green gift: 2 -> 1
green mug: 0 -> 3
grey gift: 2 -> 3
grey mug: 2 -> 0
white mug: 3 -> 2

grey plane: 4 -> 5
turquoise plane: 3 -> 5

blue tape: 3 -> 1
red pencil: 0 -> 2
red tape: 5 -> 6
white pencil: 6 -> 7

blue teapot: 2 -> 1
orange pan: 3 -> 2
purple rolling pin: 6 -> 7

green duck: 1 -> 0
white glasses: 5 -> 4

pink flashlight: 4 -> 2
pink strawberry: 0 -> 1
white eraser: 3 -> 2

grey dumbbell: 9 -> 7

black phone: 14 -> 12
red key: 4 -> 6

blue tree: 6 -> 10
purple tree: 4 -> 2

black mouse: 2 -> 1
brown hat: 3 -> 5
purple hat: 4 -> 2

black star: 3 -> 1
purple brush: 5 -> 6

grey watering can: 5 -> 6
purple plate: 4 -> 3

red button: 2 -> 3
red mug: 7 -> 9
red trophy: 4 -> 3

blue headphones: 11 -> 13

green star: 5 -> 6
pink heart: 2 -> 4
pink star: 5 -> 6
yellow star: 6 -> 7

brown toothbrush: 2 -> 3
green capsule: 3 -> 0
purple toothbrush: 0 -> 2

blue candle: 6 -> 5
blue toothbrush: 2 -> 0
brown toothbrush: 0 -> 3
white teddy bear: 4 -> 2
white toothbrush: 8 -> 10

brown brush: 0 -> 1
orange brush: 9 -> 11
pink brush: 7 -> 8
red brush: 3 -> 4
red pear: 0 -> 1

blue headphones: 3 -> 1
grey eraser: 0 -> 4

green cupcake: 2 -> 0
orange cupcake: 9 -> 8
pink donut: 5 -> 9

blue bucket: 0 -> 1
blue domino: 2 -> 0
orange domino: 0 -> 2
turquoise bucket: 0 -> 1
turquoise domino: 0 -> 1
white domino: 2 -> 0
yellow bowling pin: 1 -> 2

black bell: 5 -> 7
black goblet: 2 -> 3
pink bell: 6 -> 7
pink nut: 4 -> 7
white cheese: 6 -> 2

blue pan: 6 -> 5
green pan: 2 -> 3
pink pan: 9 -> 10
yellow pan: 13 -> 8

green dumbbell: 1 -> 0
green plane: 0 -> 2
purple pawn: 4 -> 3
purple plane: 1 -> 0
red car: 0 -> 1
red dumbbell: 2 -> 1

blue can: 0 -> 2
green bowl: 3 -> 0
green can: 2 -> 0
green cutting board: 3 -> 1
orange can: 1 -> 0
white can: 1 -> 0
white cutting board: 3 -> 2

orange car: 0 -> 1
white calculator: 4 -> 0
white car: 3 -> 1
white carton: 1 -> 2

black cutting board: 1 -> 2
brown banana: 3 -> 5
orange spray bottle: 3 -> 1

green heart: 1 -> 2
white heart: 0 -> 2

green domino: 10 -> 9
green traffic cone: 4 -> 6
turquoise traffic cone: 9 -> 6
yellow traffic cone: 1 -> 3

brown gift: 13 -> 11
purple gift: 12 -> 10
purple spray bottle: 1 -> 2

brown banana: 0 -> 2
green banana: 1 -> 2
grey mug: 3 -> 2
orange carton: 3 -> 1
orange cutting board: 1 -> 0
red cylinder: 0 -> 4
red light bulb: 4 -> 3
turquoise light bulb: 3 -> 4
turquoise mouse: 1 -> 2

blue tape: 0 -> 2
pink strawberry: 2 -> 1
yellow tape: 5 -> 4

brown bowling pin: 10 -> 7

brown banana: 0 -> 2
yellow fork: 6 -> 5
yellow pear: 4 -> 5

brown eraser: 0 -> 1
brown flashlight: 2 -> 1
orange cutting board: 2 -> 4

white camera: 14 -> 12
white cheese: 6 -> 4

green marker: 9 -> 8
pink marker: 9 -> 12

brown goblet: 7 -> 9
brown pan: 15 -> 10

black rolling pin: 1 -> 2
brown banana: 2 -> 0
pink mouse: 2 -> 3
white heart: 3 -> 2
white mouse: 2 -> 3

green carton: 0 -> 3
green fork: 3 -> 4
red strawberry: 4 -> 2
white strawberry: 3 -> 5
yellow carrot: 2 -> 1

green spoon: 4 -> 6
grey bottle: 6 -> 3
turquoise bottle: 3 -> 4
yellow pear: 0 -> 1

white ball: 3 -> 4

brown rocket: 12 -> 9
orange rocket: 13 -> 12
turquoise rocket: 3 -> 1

- **Assignment**
All of the entries above need to be output again exactly.

- **Solution to this task**
green gift: 2 -> 1
green mug: 0 -> 3
grey gift: 2 -> 3
grey mug: 2 -> 0
white mug: 3 -> 2

grey plane: 4 -> 5
turquoise plane: 3 -> 5

blue tape: 3 -> 1
red pencil: 0 -> 2
red tape: 5 -> 6
white pencil: 6 -> 7

blue teapot: 2 -> 1
orange pan: 3 -> 2
purple rolling pin: 6 -> 7

green duck: 1 -> 0
white glasses: 5 -> 4

pink flashlight: 4 -> 2
pink strawberry: 0 -> 1
white eraser: 3 -> 2

grey dumbbell: 9 -> 7

black phone: 14 -> 12
red key: 4 -> 6

blue tree: 6 -> 10
purple tree: 4 -> 2

black mouse: 2 -> 1
brown hat: 3 -> 5
purple hat: 4 -> 2

black star: 3 -> 1
purple brush: 5 -> 6

grey watering can: 5 -> 6
purple plate: 4 -> 3

red button: 2 -> 3
red mug: 7 -> 9
red trophy: 4 -> 3

blue headphones: 11 -> 13

green star: 5 -> 6
pink heart: 2 -> 4
pink star: 5 -> 6
yellow star: 6 -> 7

brown toothbrush: 2 -> 3
green capsule: 3 -> 0
purple toothbrush: 0 -> 2

blue candle: 6 -> 5
blue toothbrush: 2 -> 0
brown toothbrush: 0 -> 3
white teddy bear: 4 -> 2
white toothbrush: 8 -> 10

brown brush: 0 -> 1
orange brush: 9 -> 11
pink brush: 7 -> 8
red brush: 3 -> 4
red pear: 0 -> 1

blue headphones: 3 -> 1
grey eraser: 0 -> 4

green cupcake: 2 -> 0
orange cupcake: 9 -> 8
pink donut: 5 -> 9

blue bucket: 0 -> 1
blue domino: 2 -> 0
orange domino: 0 -> 2
turquoise bucket: 0 -> 1
turquoise domino: 0 -> 1
white domino: 2 -> 0
yellow bowling pin: 1 -> 2

black bell: 5 -> 7
black goblet: 2 -> 3
pink bell: 6 -> 7
pink nut: 4 -> 7
white cheese: 6 -> 2

blue pan: 6 -> 5
green pan: 2 -> 3
pink pan: 9 -> 10
yellow pan: 13 -> 8

green dumbbell: 1 -> 0
green plane: 0 -> 2
purple pawn: 4 -> 3
purple plane: 1 -> 0
red car: 0 -> 1
red dumbbell: 2 -> 1

blue can: 0 -> 2
green bowl: 3 -> 0
green can: 2 -> 0
green cutting board: 3 -> 1
orange can: 1 -> 0
white can: 1 -> 0
white cutting board: 3 -> 2

orange car: 0 -> 1
white calculator: 4 -> 0
white car: 3 -> 1
white carton: 1 -> 2

black cutting board: 1 -> 2
brown banana: 3 -> 5
orange spray bottle: 3 -> 1

green heart: 1 -> 2
white heart: 0 -> 2

green domino: 10 -> 9
green traffic cone: 4 -> 6
turquoise traffic cone: 9 -> 6
yellow traffic cone: 1 -> 3

brown gift: 13 -> 11
purple gift: 12 -> 10
purple spray bottle: 1 -> 2

brown banana: 0 -> 2
green banana: 1 -> 2
grey mug: 3 -> 2
orange carton: 3 -> 1
orange cutting board: 1 -> 0
red cylinder: 0 -> 4
red light bulb: 4 -> 3
turquoise light bulb: 3 -> 4
turquoise mouse: 1 -> 2

blue tape: 0 -> 2
pink strawberry: 2 -> 1
yellow tape: 5 -> 4

brown bowling pin: 10 -> 7

brown banana: 0 -> 2
yellow fork: 6 -> 5
yellow pear: 4 -> 5

brown eraser: 0 -> 1
brown flashlight: 2 -> 1
orange cutting board: 2 -> 4

white camera: 14 -> 12
white cheese: 6 -> 4

green marker: 9 -> 8
pink marker: 9 -> 12

brown goblet: 7 -> 9
brown pan: 15 -> 10

black rolling pin: 1 -> 2
brown banana: 2 -> 0
pink mouse: 2 -> 3
white heart: 3 -> 2
white mouse: 2 -> 3

green carton: 0 -> 3
green fork: 3 -> 4
red strawberry: 4 -> 2
white strawberry: 3 -> 5
yellow carrot: 2 -> 1

green spoon: 4 -> 6
grey bottle: 6 -> 3
turquoise bottle: 3 -> 4
yellow pear: 0 -> 1

white ball: 3 -> 4

brown rocket: 12 -> 9
orange rocket: 13 -> 12
turquoise rocket: 3 -> 1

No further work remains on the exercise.